§ About this task:
Please take the records that follow and repeat exactly the lines starting with the line with "yellow teddy bear" and going on through the line with "none -> brown teddy bear [725,177,794,264]".

§ Material provided:

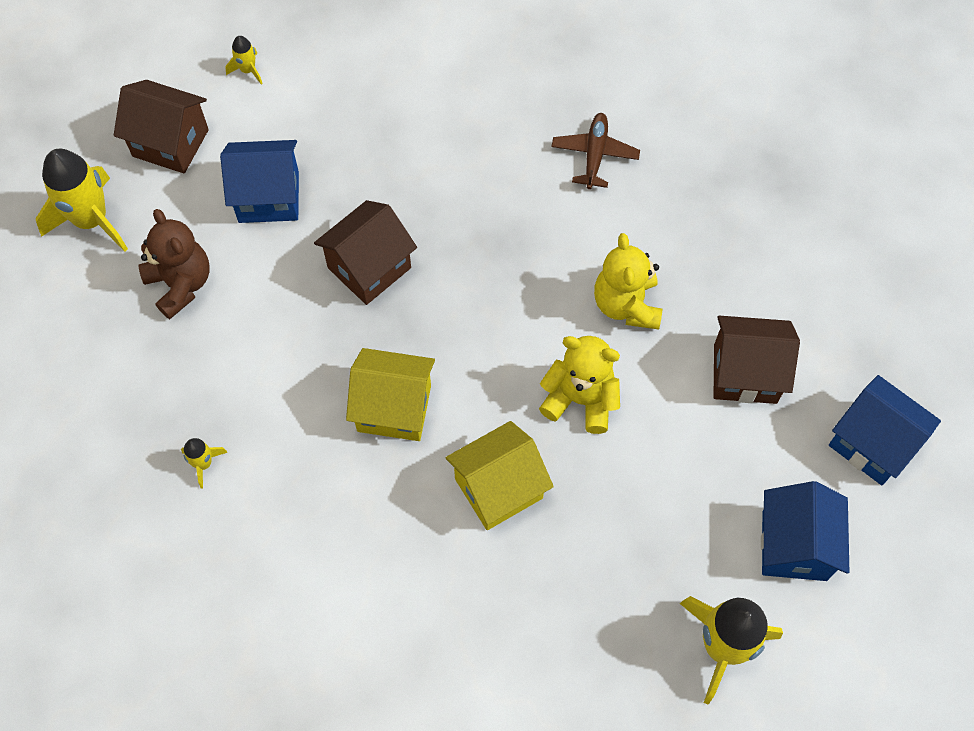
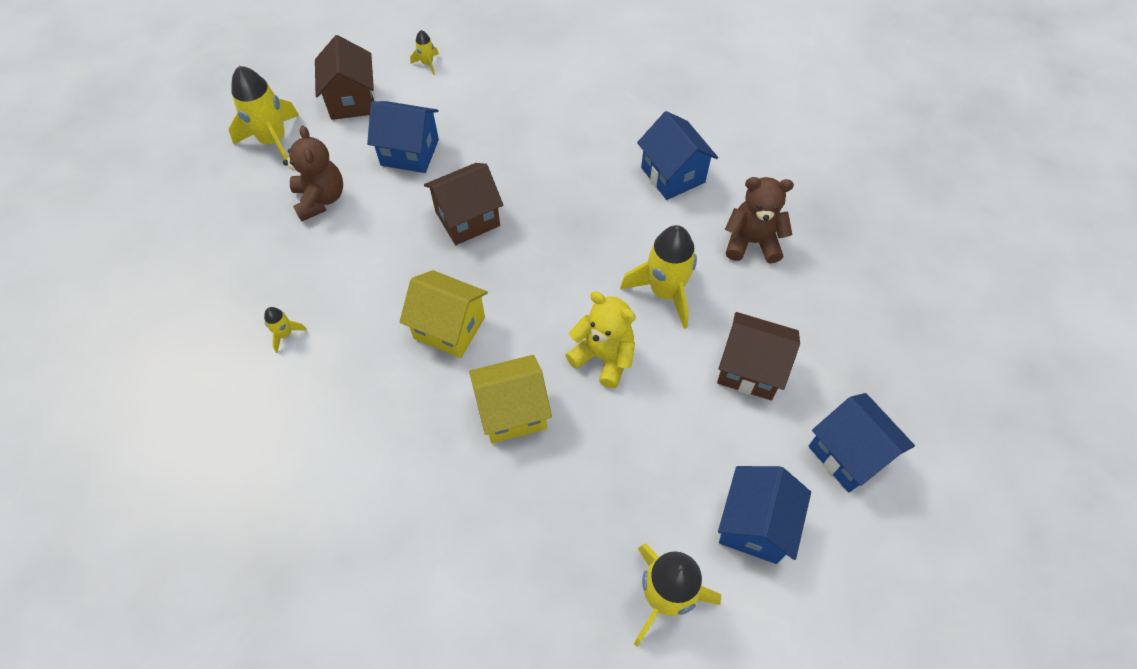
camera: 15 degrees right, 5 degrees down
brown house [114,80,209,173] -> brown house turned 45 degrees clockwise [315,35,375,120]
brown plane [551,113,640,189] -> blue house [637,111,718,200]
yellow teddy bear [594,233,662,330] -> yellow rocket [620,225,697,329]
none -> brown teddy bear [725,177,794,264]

==

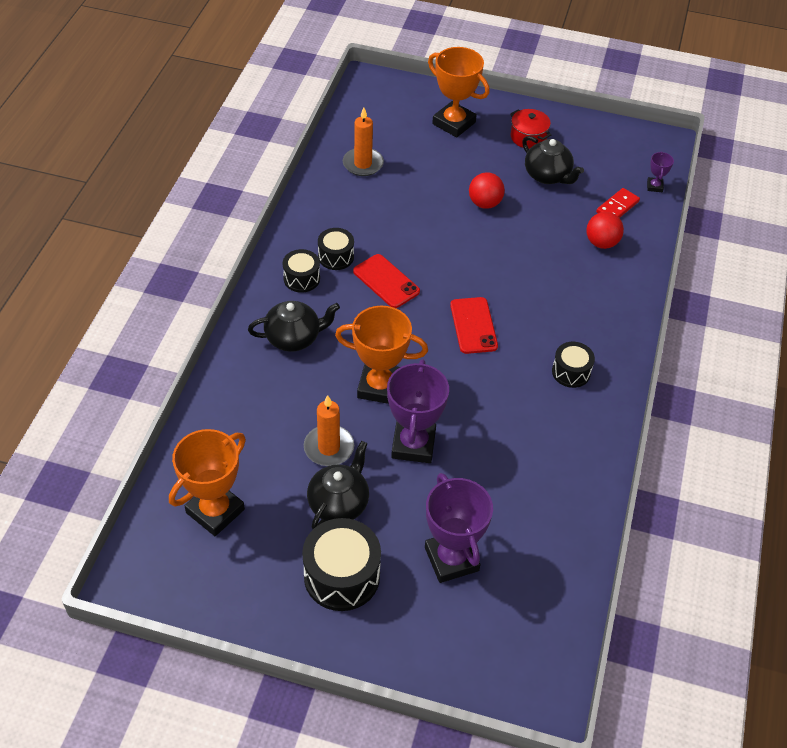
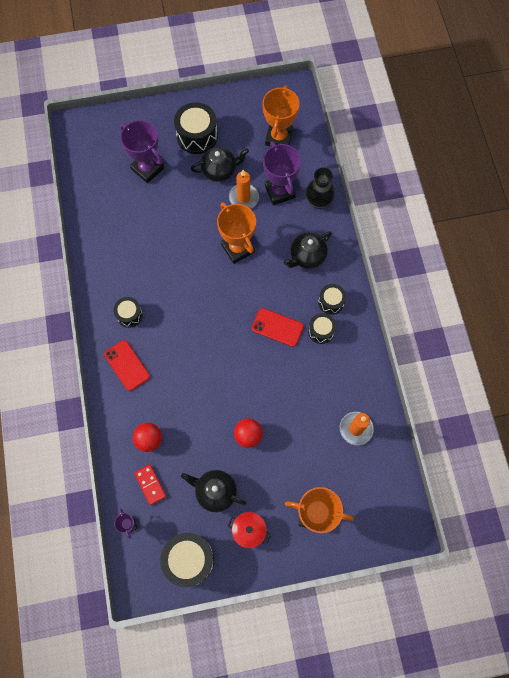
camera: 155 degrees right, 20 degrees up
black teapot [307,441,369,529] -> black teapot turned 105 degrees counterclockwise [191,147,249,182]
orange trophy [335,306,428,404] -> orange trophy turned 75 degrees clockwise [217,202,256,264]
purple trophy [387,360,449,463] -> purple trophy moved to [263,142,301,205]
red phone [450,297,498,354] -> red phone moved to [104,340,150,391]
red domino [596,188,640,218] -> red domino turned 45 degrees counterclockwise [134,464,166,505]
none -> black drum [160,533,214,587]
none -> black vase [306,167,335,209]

§ Expected answer:
yellow teddy bear [594,233,662,330] -> yellow rocket [620,225,697,329]
none -> brown teddy bear [725,177,794,264]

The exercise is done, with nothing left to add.